-- What is required --
Please print the line that holds "(red) (4th from" and each line after it to the end of the data, word for word, without any pictures.

-- Records provided --
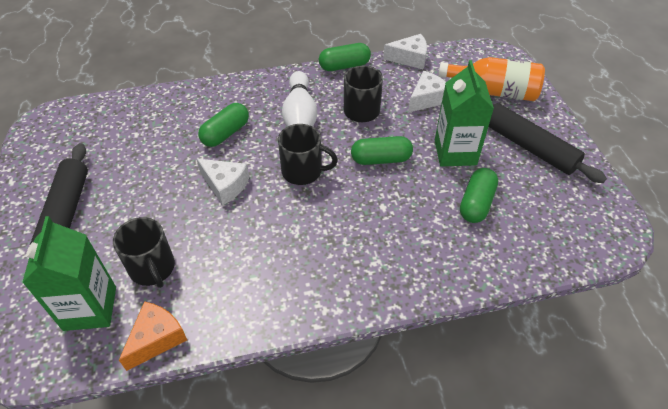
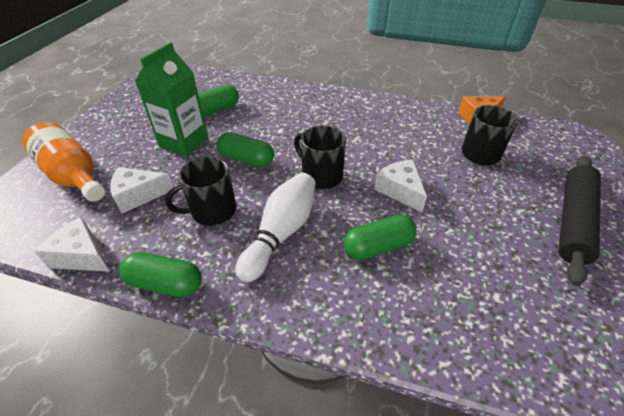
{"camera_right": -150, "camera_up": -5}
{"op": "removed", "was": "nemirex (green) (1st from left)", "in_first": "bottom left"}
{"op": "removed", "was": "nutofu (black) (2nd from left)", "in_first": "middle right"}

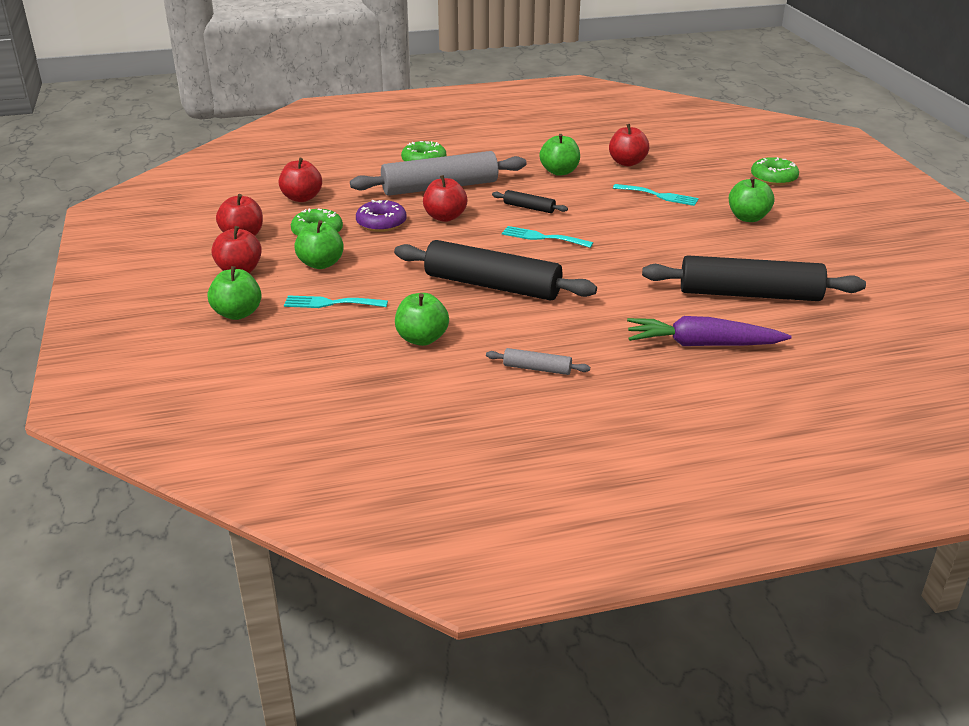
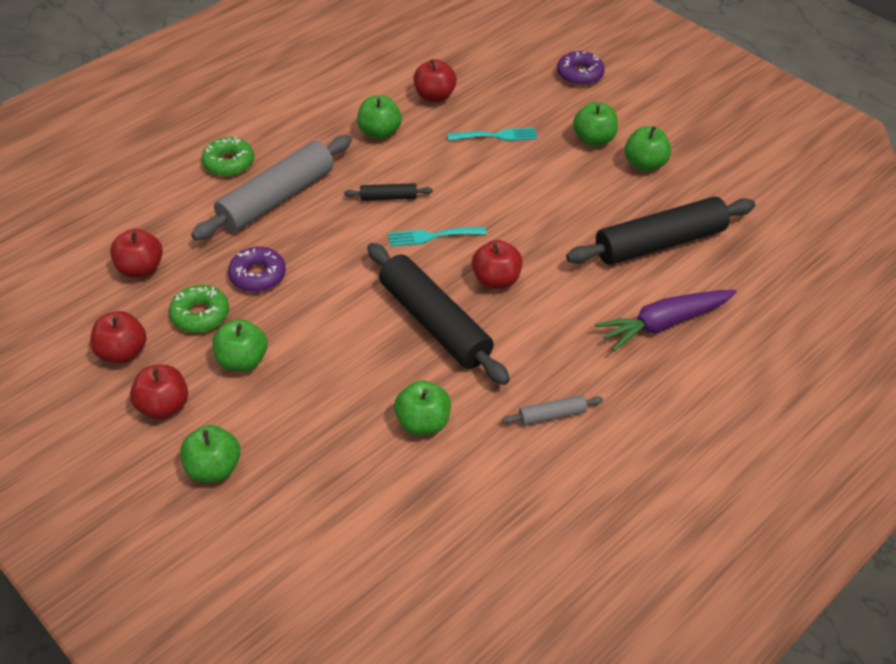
{"camera_right": -30, "camera_up": 15}
{"op": "turned", "was": "nutofu (black) (1st from left in the first image)", "in_first": "centre", "in_second": "centre", "clockwise": 60}
{"op": "moved", "was": "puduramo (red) (4th from left in the first image)", "now": "puduramo (red) (5th from left)", "in_first": "top centre", "in_second": "centre"}
{"op": "recoloured", "was": "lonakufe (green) (3rd from left)", "now": "lonakufe (purple) (2nd from left)", "in_first": "top right", "in_second": "top centre"}
{"op": "added", "now": "puduramo (green) (6th from left)", "in_second": "top right"}
{"op": "removed", "was": "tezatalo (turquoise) (1st from left)", "in_first": "centre"}

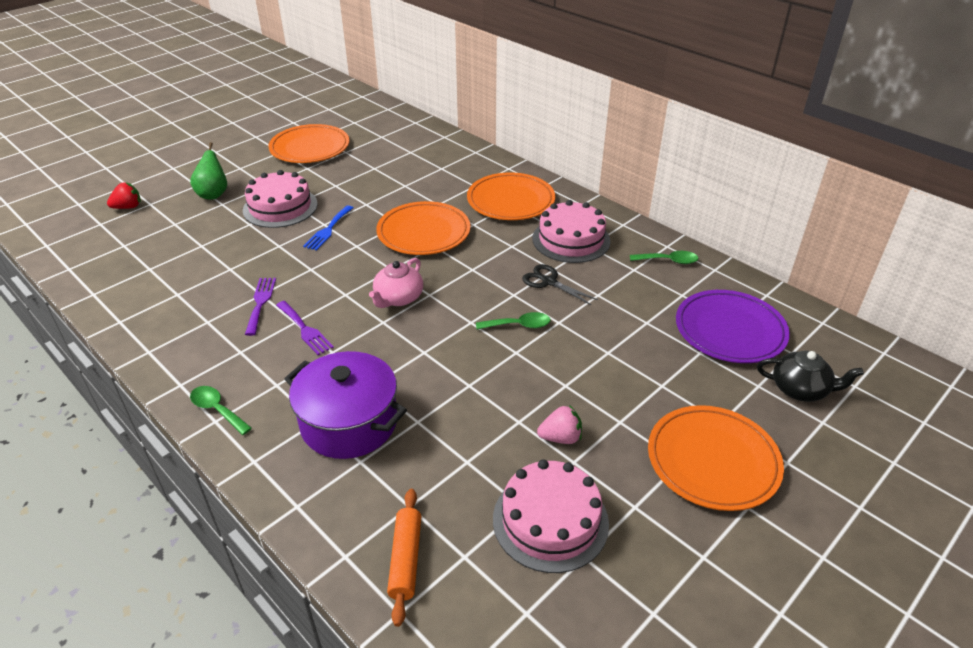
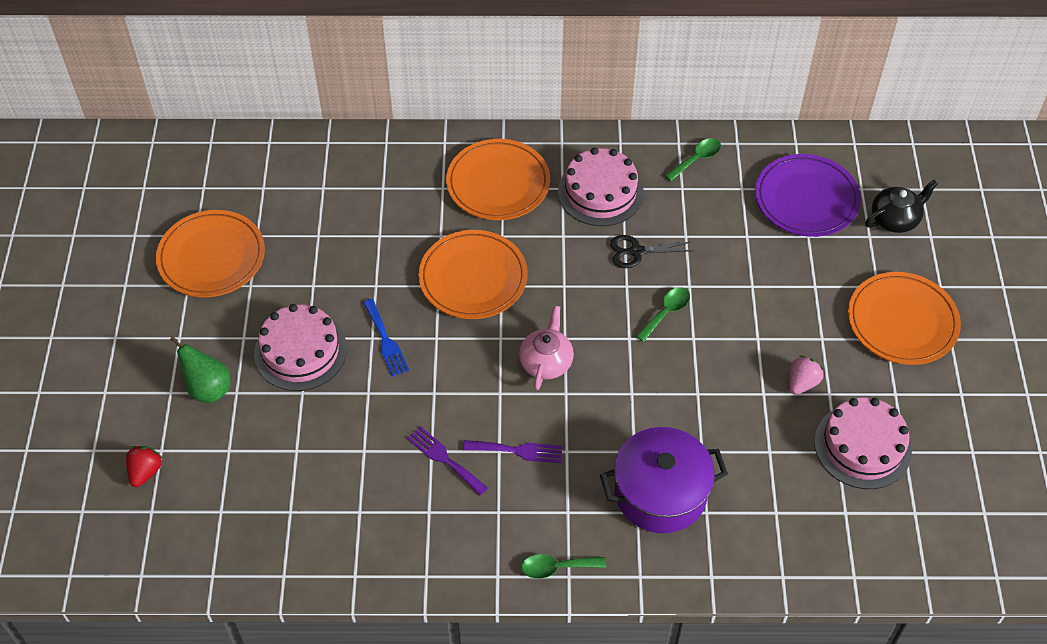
{"camera_right": -45, "camera_up": 15}
{"op": "turned", "was": "dotenugan (pink)", "in_first": "centre", "in_second": "centre", "clockwise": -150}
{"op": "removed", "was": "nutofu (orange)", "in_first": "bottom centre"}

-- Solved exercise --
{"op": "moved", "was": "puduramo (red) (4th from left in the first image)", "now": "puduramo (red) (5th from left)", "in_first": "top centre", "in_second": "centre"}
{"op": "recoloured", "was": "lonakufe (green) (3rd from left)", "now": "lonakufe (purple) (2nd from left)", "in_first": "top right", "in_second": "top centre"}
{"op": "added", "now": "puduramo (green) (6th from left)", "in_second": "top right"}
{"op": "removed", "was": "tezatalo (turquoise) (1st from left)", "in_first": "centre"}

{"camera_right": -45, "camera_up": 15}
{"op": "turned", "was": "dotenugan (pink)", "in_first": "centre", "in_second": "centre", "clockwise": -150}
{"op": "removed", "was": "nutofu (orange)", "in_first": "bottom centre"}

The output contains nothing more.